> To do
Please repeat the line that contains "C7: 100nF (3V3, GND) -> 15nF (3V3, GND)" and every line after it, exactly, through the end of the records.

> Supplied entries

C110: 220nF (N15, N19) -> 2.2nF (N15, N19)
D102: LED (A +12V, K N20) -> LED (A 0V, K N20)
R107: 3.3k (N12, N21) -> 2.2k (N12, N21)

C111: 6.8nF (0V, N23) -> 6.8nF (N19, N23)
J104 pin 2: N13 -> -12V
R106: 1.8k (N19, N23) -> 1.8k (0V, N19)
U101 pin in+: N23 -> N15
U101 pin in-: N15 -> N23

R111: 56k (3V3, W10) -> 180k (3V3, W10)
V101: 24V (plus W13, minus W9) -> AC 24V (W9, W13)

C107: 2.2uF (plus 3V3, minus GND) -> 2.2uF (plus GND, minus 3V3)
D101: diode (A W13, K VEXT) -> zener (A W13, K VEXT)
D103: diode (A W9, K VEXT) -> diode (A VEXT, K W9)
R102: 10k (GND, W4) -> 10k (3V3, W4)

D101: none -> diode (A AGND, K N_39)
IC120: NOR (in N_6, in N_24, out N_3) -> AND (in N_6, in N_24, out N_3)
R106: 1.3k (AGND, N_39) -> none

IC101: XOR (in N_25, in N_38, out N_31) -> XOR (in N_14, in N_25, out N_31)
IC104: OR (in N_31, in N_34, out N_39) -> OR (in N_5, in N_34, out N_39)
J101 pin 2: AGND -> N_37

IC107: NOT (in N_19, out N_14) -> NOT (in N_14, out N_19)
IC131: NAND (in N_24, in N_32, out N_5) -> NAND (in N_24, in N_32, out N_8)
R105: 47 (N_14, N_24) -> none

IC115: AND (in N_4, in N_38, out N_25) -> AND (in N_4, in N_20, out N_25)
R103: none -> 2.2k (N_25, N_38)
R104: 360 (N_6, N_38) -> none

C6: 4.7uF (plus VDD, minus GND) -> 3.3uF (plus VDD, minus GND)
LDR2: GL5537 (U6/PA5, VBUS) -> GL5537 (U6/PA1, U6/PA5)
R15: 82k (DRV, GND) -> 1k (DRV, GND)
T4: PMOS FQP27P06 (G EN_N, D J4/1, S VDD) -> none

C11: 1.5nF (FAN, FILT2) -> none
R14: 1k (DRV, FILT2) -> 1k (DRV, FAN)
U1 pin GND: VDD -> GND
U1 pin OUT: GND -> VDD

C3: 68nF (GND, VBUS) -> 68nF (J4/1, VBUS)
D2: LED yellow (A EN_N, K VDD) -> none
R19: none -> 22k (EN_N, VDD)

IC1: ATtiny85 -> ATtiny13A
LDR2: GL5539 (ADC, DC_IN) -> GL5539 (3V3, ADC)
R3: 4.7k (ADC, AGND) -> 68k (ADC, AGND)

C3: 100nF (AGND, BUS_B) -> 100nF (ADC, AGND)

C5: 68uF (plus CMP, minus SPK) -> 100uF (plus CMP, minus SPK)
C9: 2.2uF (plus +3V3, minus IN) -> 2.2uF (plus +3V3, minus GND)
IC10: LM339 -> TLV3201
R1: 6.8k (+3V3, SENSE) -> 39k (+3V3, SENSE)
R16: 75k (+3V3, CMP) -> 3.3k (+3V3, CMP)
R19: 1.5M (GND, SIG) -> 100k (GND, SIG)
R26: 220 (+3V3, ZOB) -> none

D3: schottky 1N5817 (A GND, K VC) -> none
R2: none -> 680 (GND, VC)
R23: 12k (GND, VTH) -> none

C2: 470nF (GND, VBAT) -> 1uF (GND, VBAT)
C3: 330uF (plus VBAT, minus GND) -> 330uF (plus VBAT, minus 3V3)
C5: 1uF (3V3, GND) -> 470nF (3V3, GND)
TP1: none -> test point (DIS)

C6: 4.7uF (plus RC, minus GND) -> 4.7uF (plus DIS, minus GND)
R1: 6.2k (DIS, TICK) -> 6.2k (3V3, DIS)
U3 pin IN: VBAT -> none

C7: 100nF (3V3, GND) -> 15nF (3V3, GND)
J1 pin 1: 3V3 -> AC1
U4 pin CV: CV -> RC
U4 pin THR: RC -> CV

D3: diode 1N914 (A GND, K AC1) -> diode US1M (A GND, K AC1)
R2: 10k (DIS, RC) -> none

> Your solution
C7: 100nF (3V3, GND) -> 15nF (3V3, GND)
J1 pin 1: 3V3 -> AC1
U4 pin CV: CV -> RC
U4 pin THR: RC -> CV

D3: diode 1N914 (A GND, K AC1) -> diode US1M (A GND, K AC1)
R2: 10k (DIS, RC) -> none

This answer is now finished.